Extracted entries>
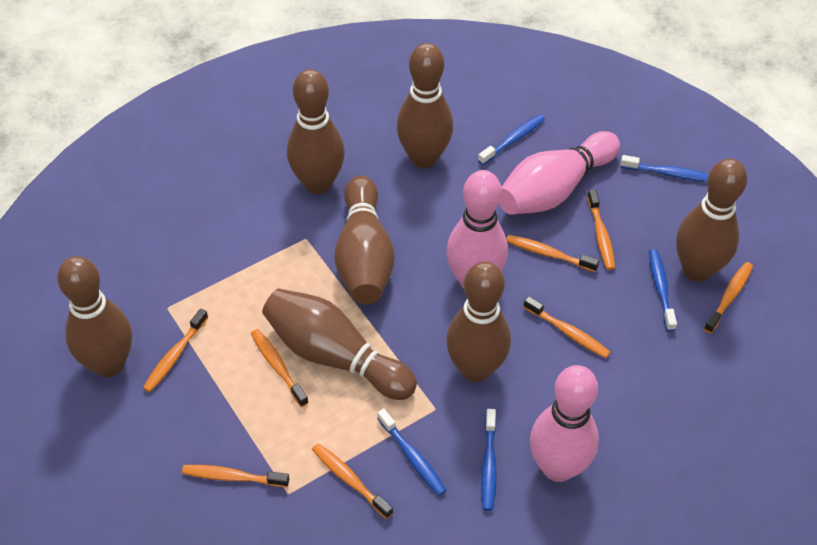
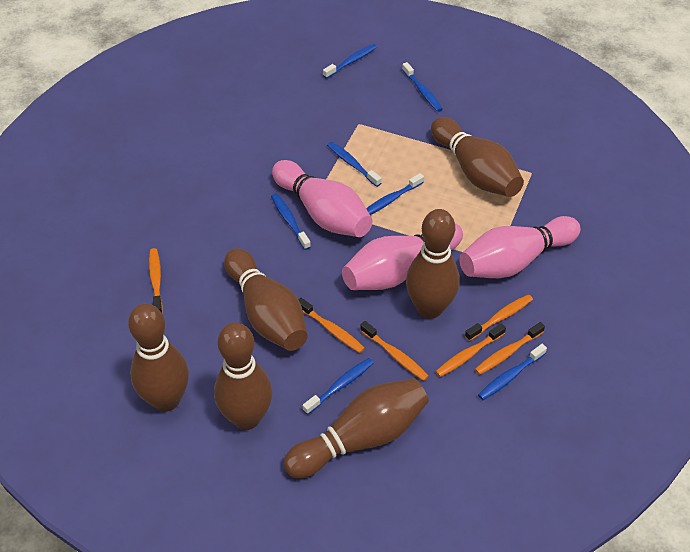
blue toothbrush: 5 -> 7
brown bowling pin: 7 -> 6
orange toothbrush: 8 -> 6

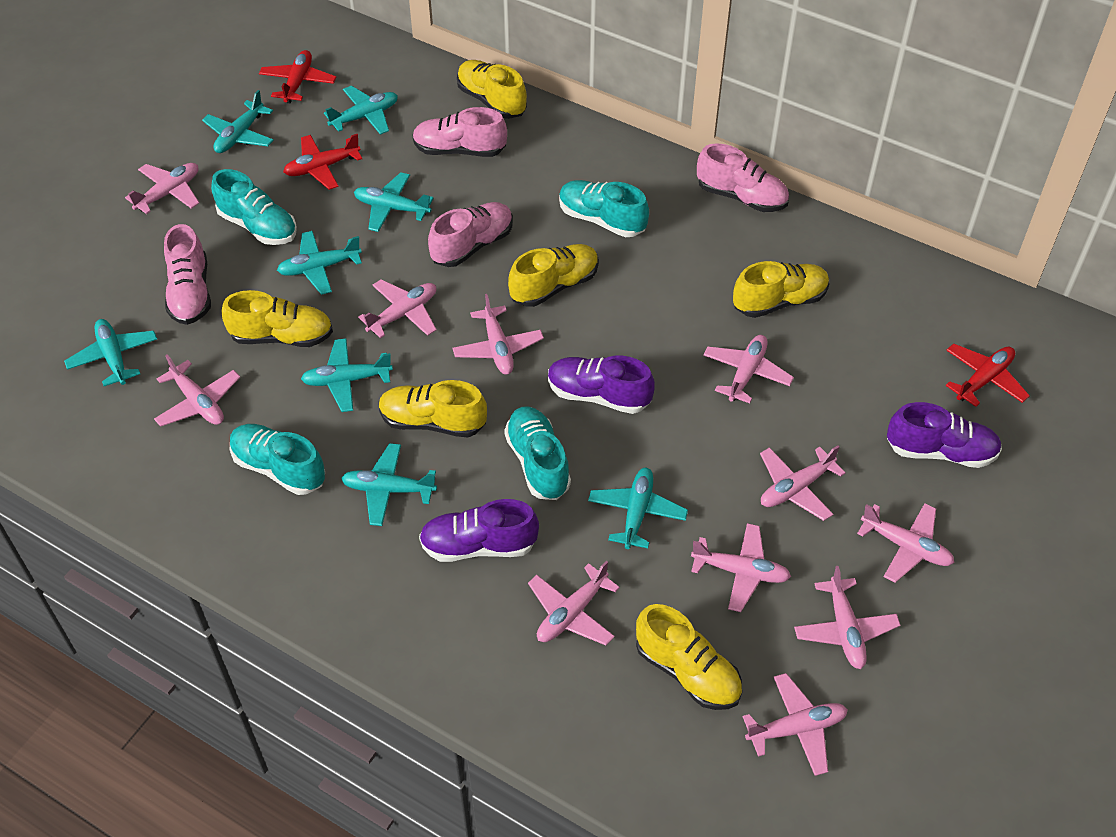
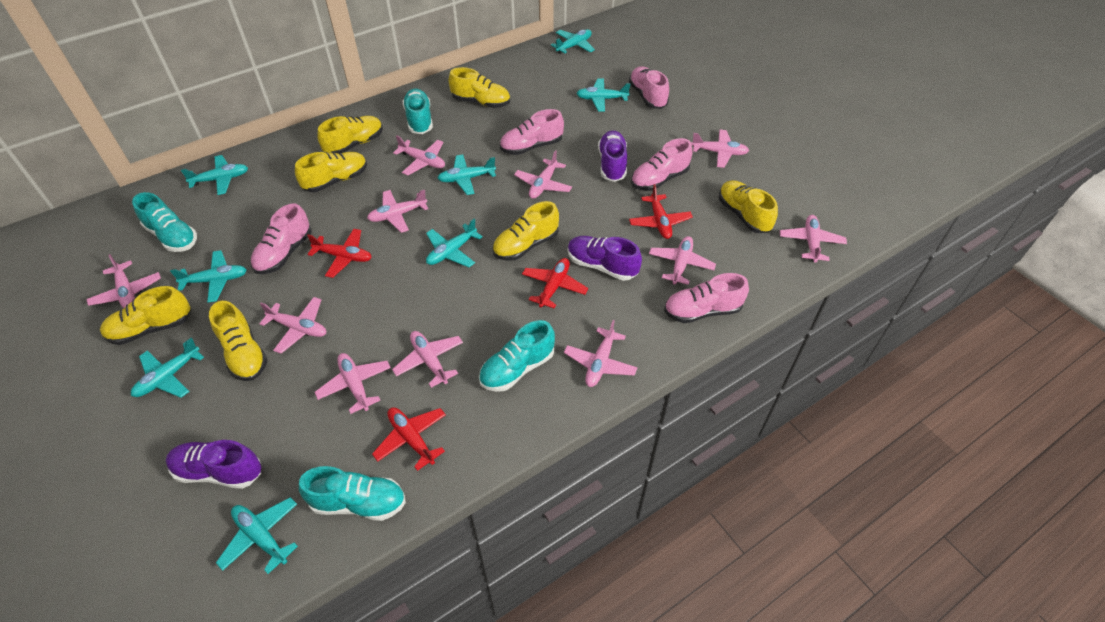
pink shoe: 4 -> 5
red plane: 3 -> 4
yellow shoe: 6 -> 7

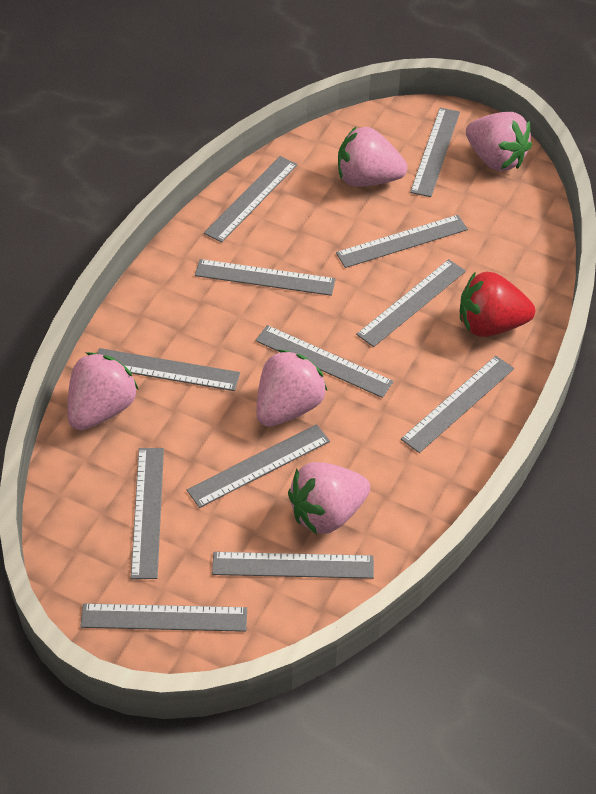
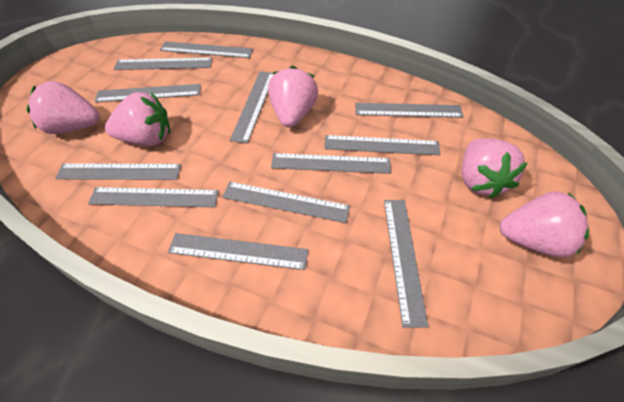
red strawberry: 1 -> 0

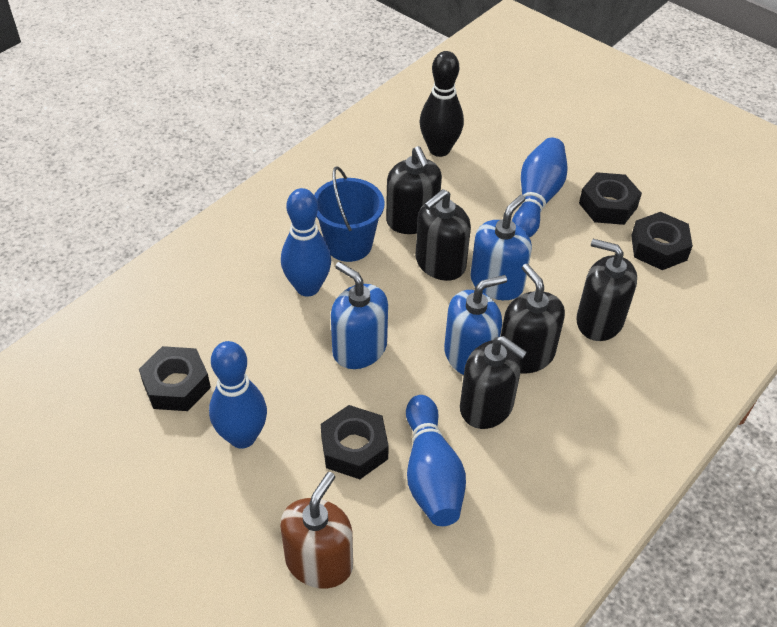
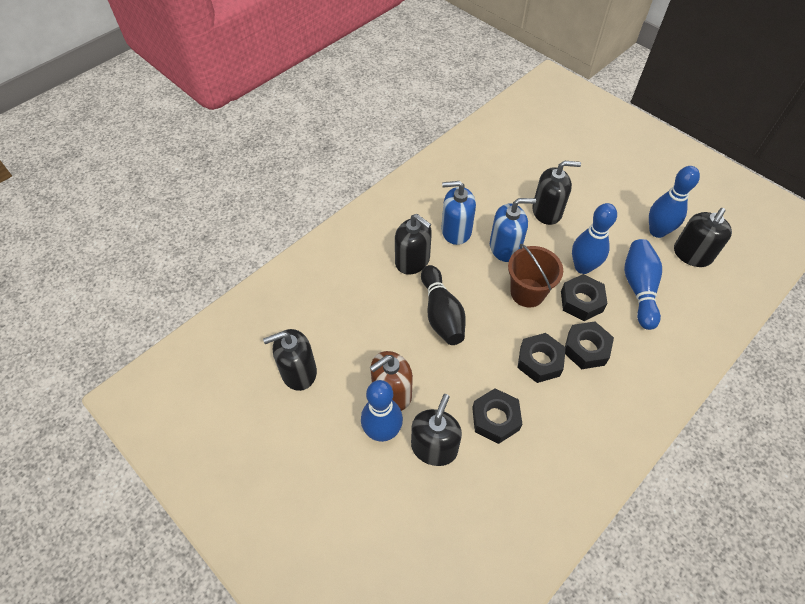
blue bucket: 1 -> 0
blue soap dispenser: 3 -> 2
brown bucket: 0 -> 1

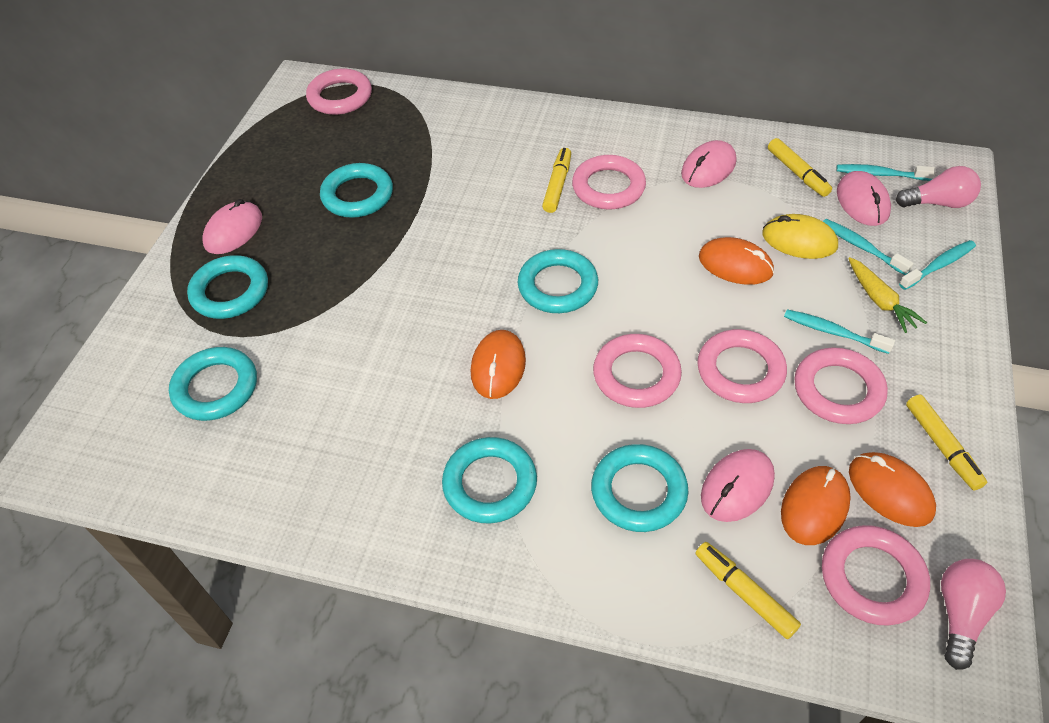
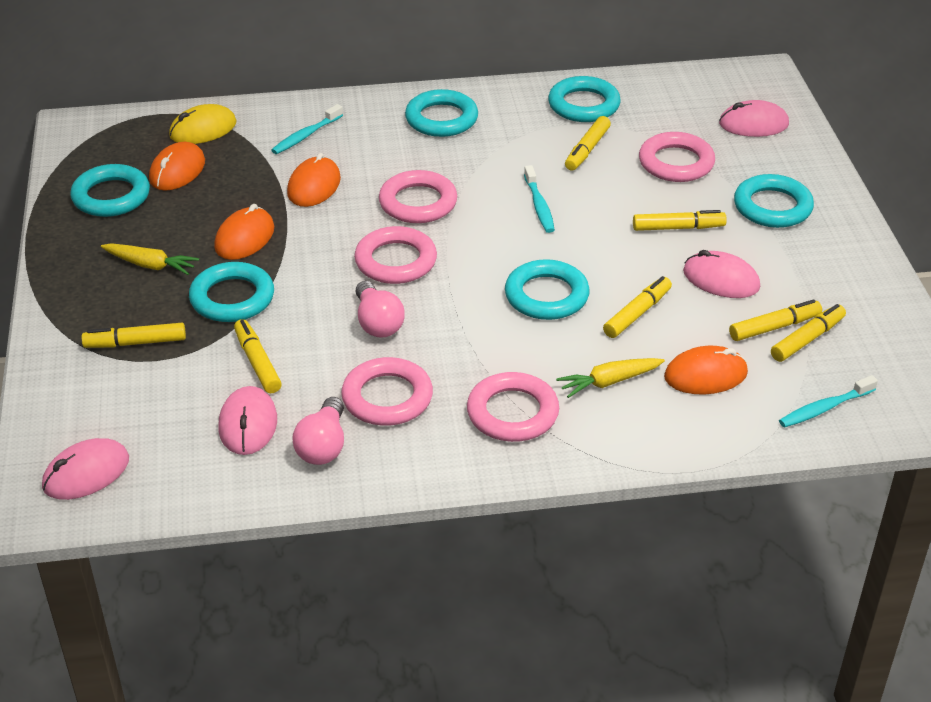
pink ring: 6 -> 5
turquoise toothbrush: 4 -> 3
yellow carrot: 1 -> 2
yellow marker: 4 -> 7

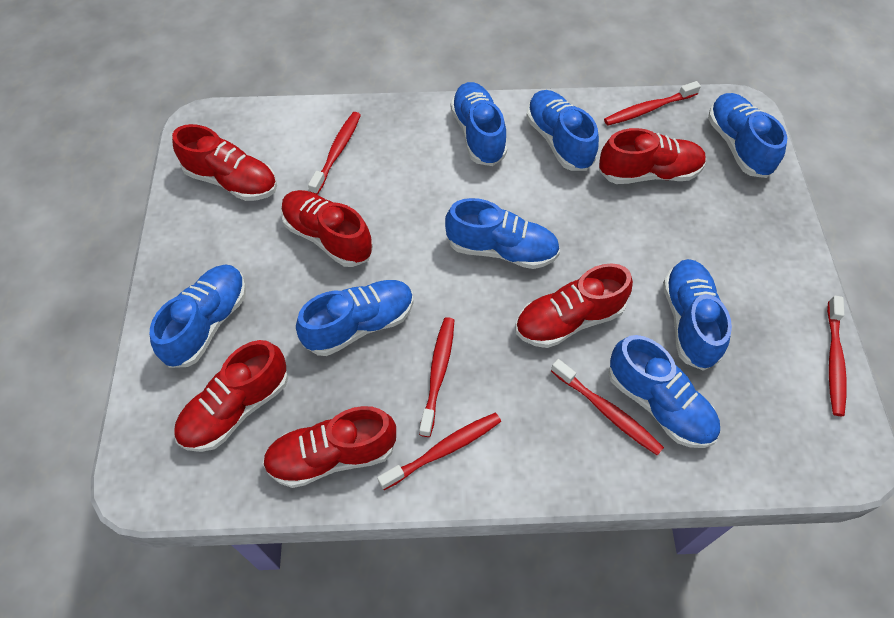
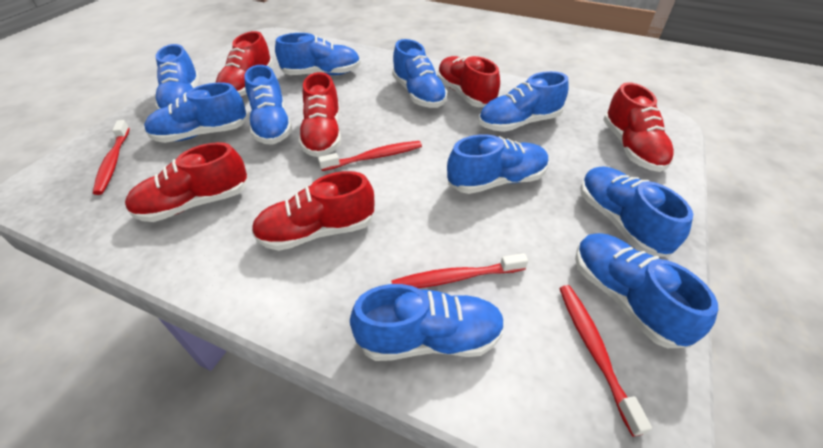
blue shoe: 8 -> 10
red toothbrush: 6 -> 4

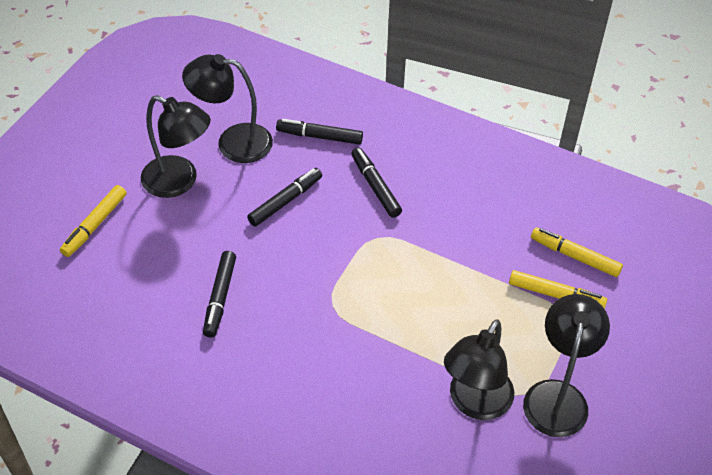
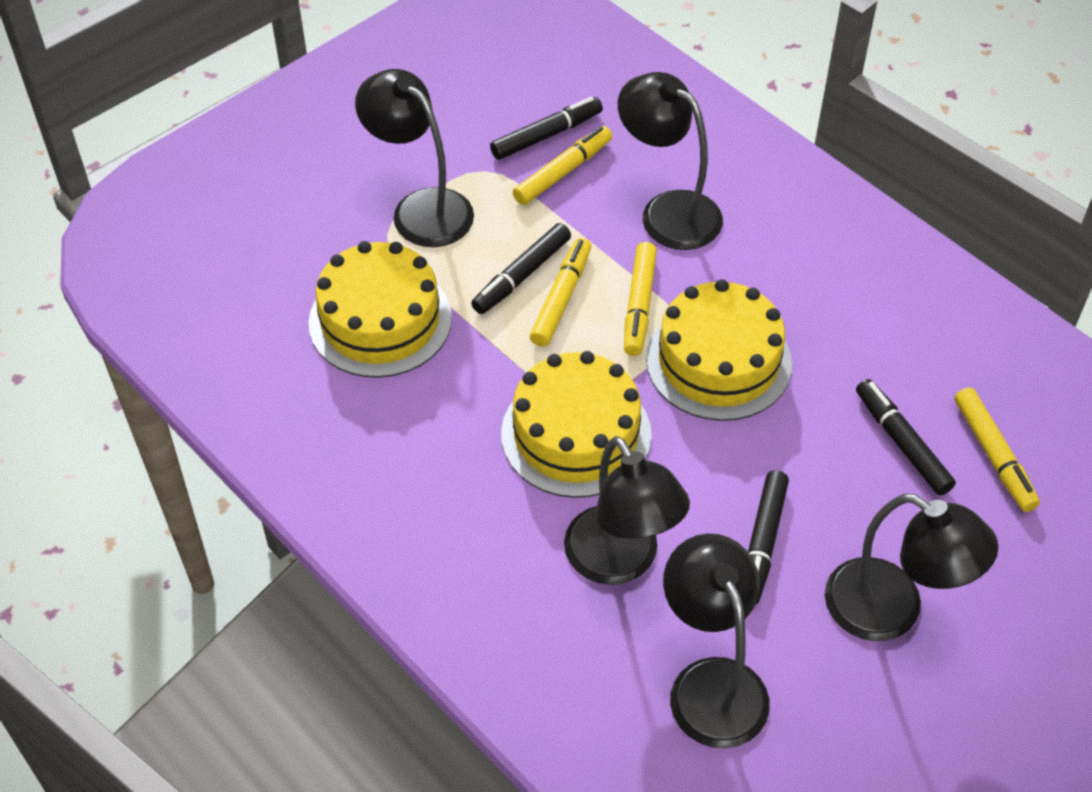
black lamp: 4 -> 5
yellow cake: 0 -> 3
yellow marker: 3 -> 4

What to work on> Every line of the entries above that holds "blue" should be copied out.

Answer for this exercise>
blue toothbrush: 5 -> 7
blue bucket: 1 -> 0
blue soap dispenser: 3 -> 2
blue shoe: 8 -> 10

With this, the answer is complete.